EXERCISE DETAILS
Verbatim copy without images: return all of the data as it stands.

*-*-*

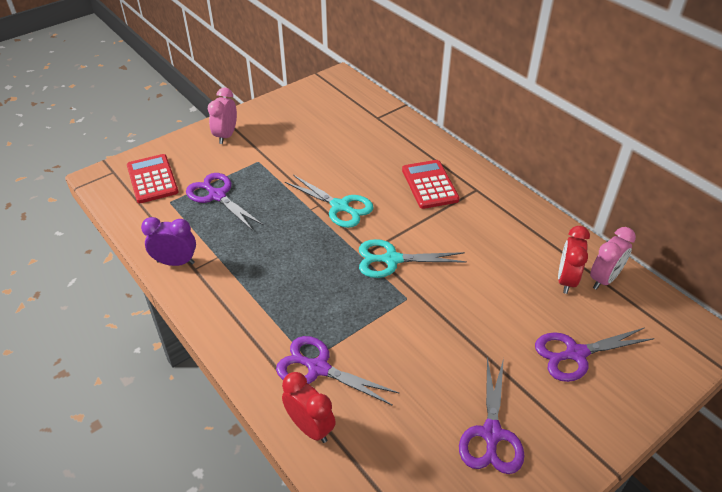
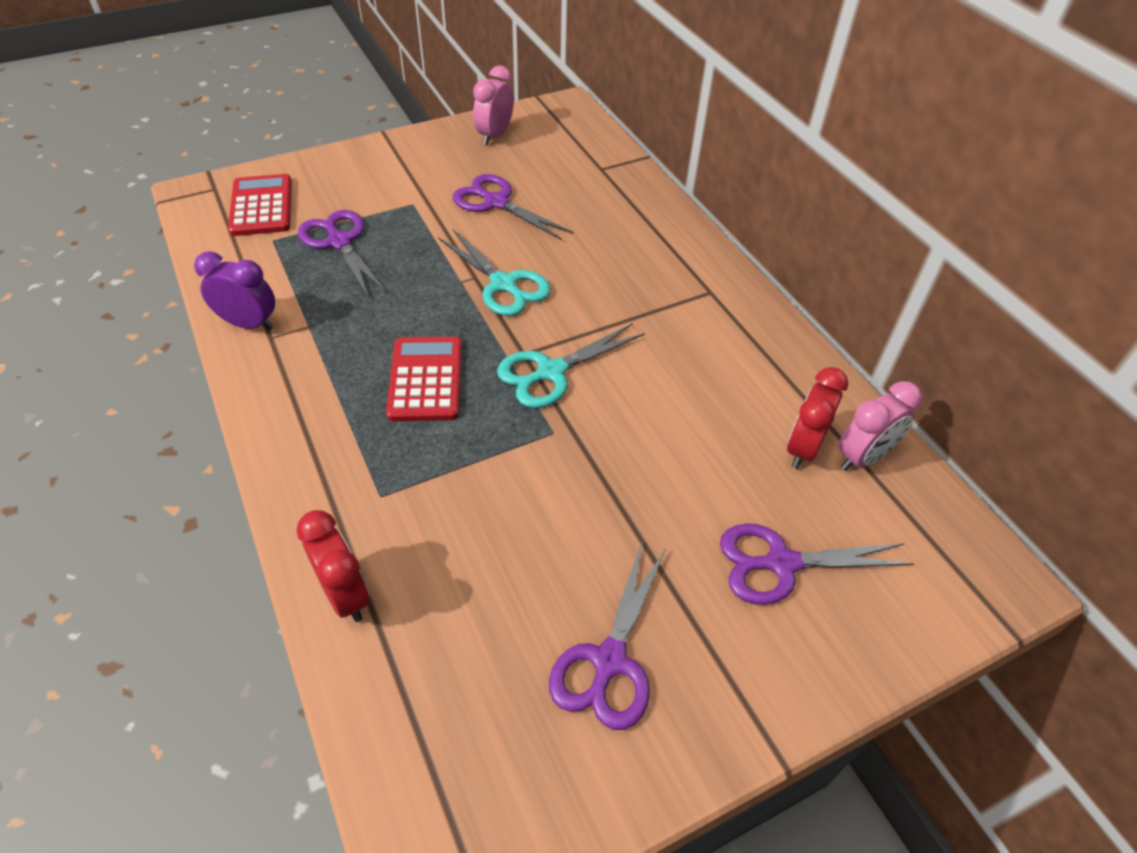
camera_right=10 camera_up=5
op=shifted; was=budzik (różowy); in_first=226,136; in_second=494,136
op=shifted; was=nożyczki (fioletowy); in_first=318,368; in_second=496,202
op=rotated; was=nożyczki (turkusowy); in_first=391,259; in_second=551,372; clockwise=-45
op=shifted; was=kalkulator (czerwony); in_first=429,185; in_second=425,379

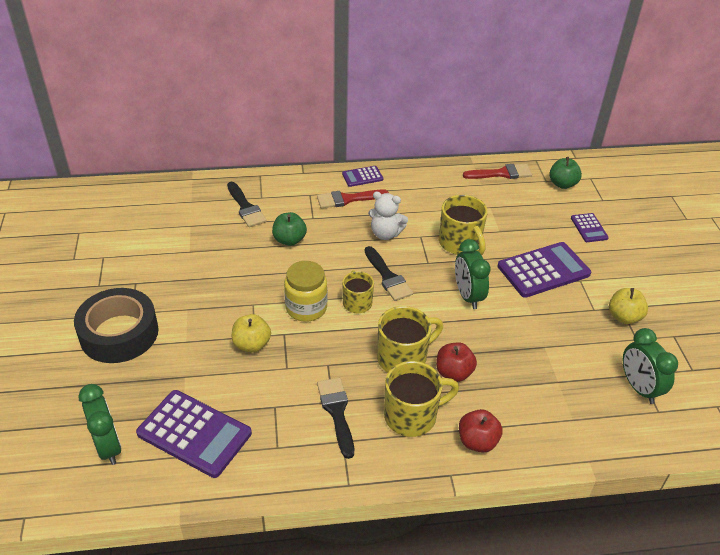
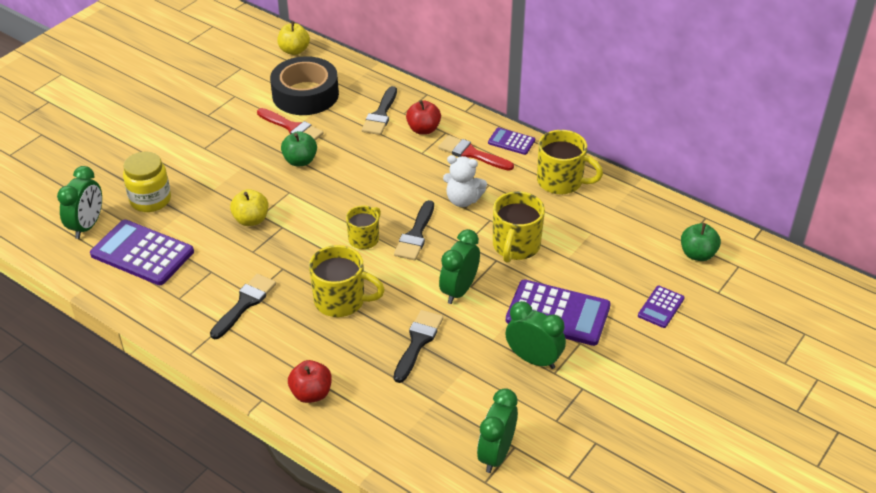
camera_right=45 camera_up=0
op=shifted; was=taśma klejąca (czarny); in_first=119,333; in_second=305,94
op=rotated; was=kalkulator (fioletowy); in_first=194,433; in_second=142,253; clockwise=135
op=shifted; was=jabłko (zielony); in_first=289,240; in_second=300,161
op=shifted; was=słoik (żółty); in_first=306,308; in_second=150,200
op=rotated; was=miś (biały); in_first=385,234; in_second=463,200; clockwise=-45
op=shifted; was=kubek (żółty); in_first=412,416; in_second=561,181
op=shifted; was=jabłko (czerwony); in_first=453,373; in_second=423,129
op=shifted; was=pędzel (czerwony); in_first=501,173; in_second=292,128
op=shifted; was=jabłko (żółty); in_first=624,317; in_second=294,50
op=new; now=pędzel (czarny); in_second=418,342
op=new; now=budzik (zielony); in_second=533,359

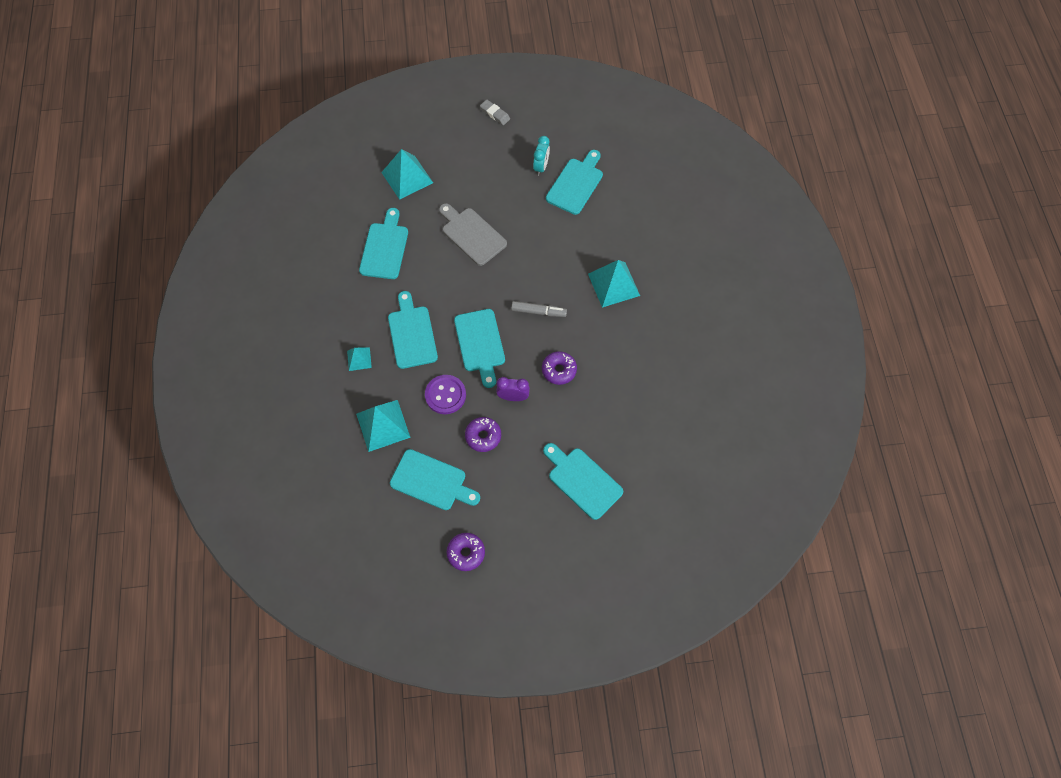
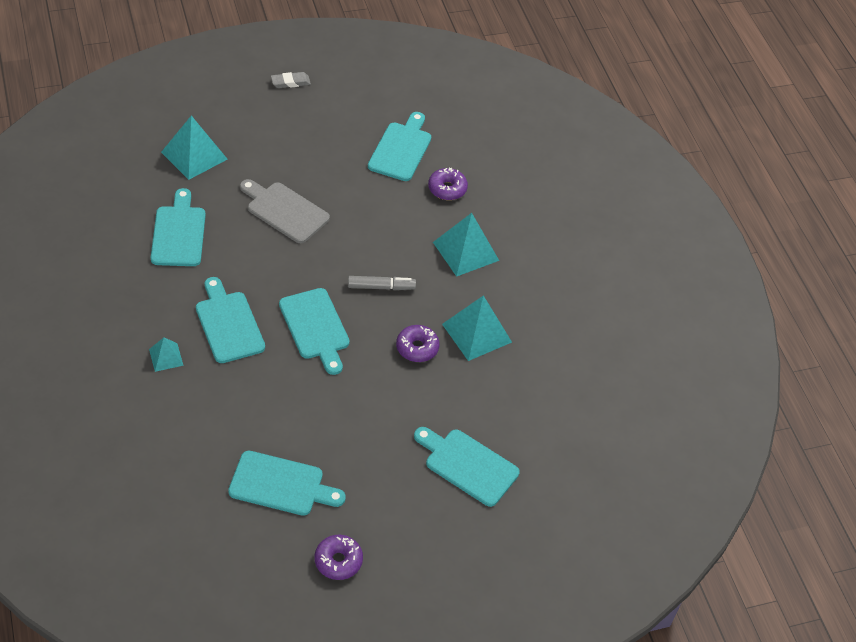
camera_right=-15 camera_up=-15
op=shifted; was=piramida (turkusowy); in_first=383,425; in_second=476,333
op=gone; was=guzik (fioletowy); in_first=445,395
op=shifted; was=donut (fioletowy); in_first=483,436; in_second=447,189
op=rotated; was=gumka do mazania (szary); in_first=495,114; in_second=290,82; clockwise=-45
op=gone; was=budzik (fioletowy); in_first=513,397
op=gone; was=budzik (turkusowy); in_first=541,167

*-*-*

YOUR SOLUTION
camera_right=10 camera_up=5
op=shifted; was=budzik (różowy); in_first=226,136; in_second=494,136
op=shifted; was=nożyczki (fioletowy); in_first=318,368; in_second=496,202
op=rotated; was=nożyczki (turkusowy); in_first=391,259; in_second=551,372; clockwise=-45
op=shifted; was=kalkulator (czerwony); in_first=429,185; in_second=425,379

camera_right=45 camera_up=0
op=shifted; was=taśma klejąca (czarny); in_first=119,333; in_second=305,94
op=rotated; was=kalkulator (fioletowy); in_first=194,433; in_second=142,253; clockwise=135
op=shifted; was=jabłko (zielony); in_first=289,240; in_second=300,161
op=shifted; was=słoik (żółty); in_first=306,308; in_second=150,200
op=rotated; was=miś (biały); in_first=385,234; in_second=463,200; clockwise=-45
op=shifted; was=kubek (żółty); in_first=412,416; in_second=561,181
op=shifted; was=jabłko (czerwony); in_first=453,373; in_second=423,129
op=shifted; was=pędzel (czerwony); in_first=501,173; in_second=292,128
op=shifted; was=jabłko (żółty); in_first=624,317; in_second=294,50
op=new; now=pędzel (czarny); in_second=418,342
op=new; now=budzik (zielony); in_second=533,359

camera_right=-15 camera_up=-15
op=shifted; was=piramida (turkusowy); in_first=383,425; in_second=476,333
op=gone; was=guzik (fioletowy); in_first=445,395
op=shifted; was=donut (fioletowy); in_first=483,436; in_second=447,189
op=rotated; was=gumka do mazania (szary); in_first=495,114; in_second=290,82; clockwise=-45
op=gone; was=budzik (fioletowy); in_first=513,397
op=gone; was=budzik (turkusowy); in_first=541,167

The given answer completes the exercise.